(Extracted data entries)
- - - - - - -

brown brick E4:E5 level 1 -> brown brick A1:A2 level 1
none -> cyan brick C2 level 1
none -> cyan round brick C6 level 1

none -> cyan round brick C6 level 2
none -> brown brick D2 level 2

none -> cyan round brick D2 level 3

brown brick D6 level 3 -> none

- - - - - - -

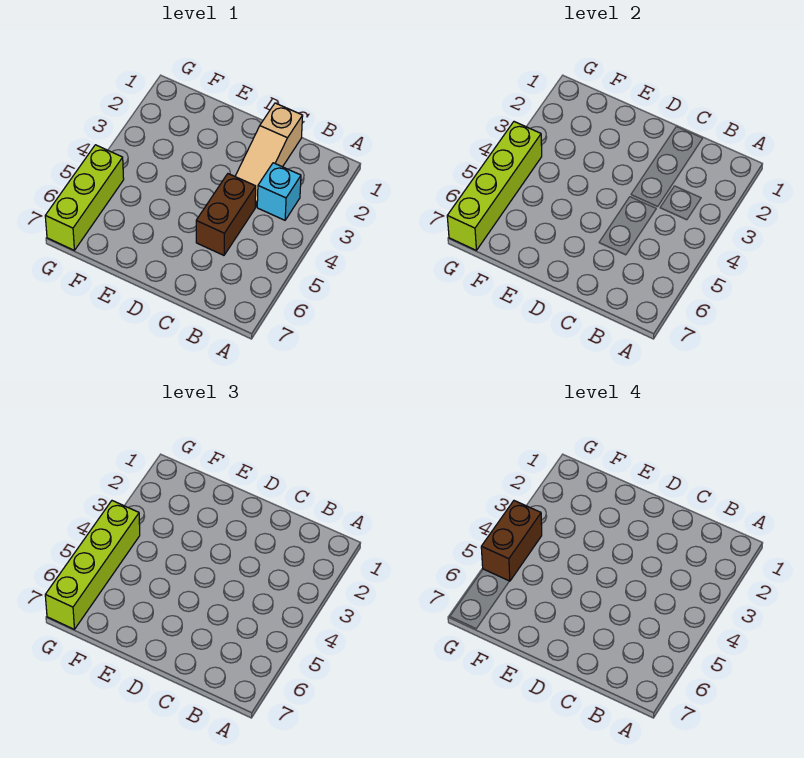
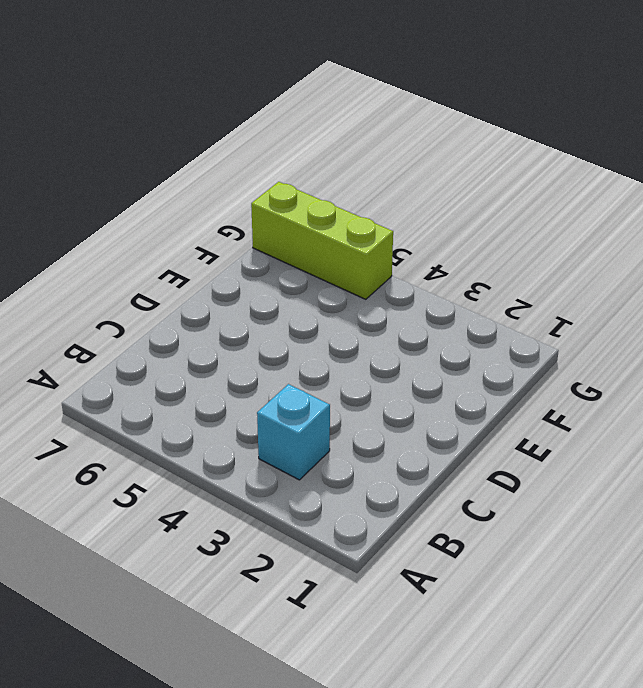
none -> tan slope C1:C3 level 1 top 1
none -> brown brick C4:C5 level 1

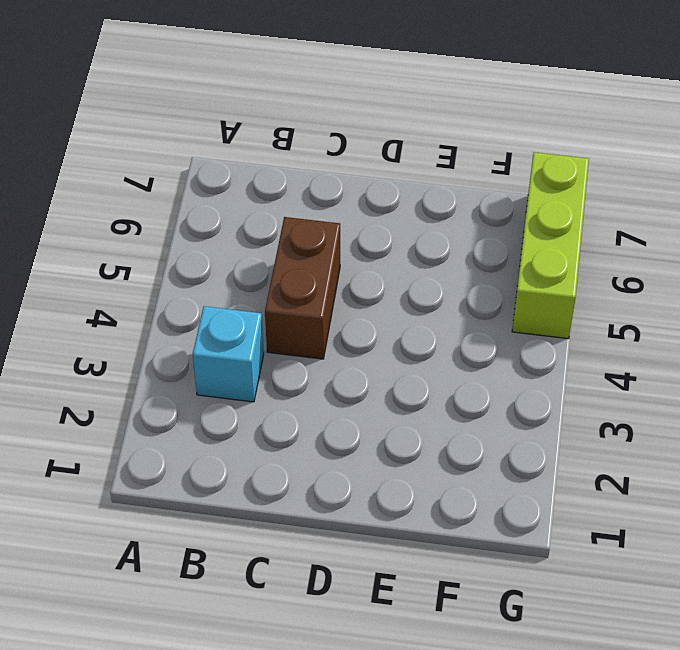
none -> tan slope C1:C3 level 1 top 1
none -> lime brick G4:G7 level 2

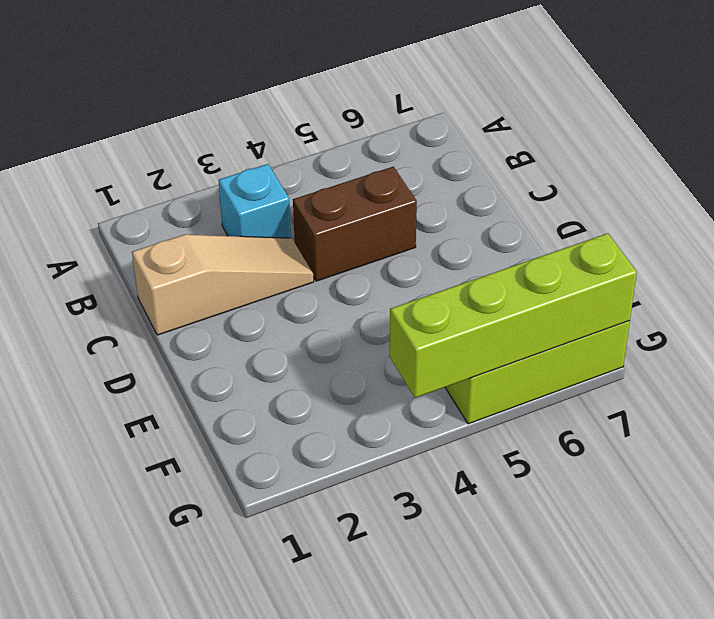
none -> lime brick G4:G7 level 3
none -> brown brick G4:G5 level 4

- - - - - - -

_Directions for this task_
Return every line in the records that includes the string "round".

_Answer to this task_
none -> cyan round brick C6 level 1
none -> cyan round brick C6 level 2
none -> cyan round brick D2 level 3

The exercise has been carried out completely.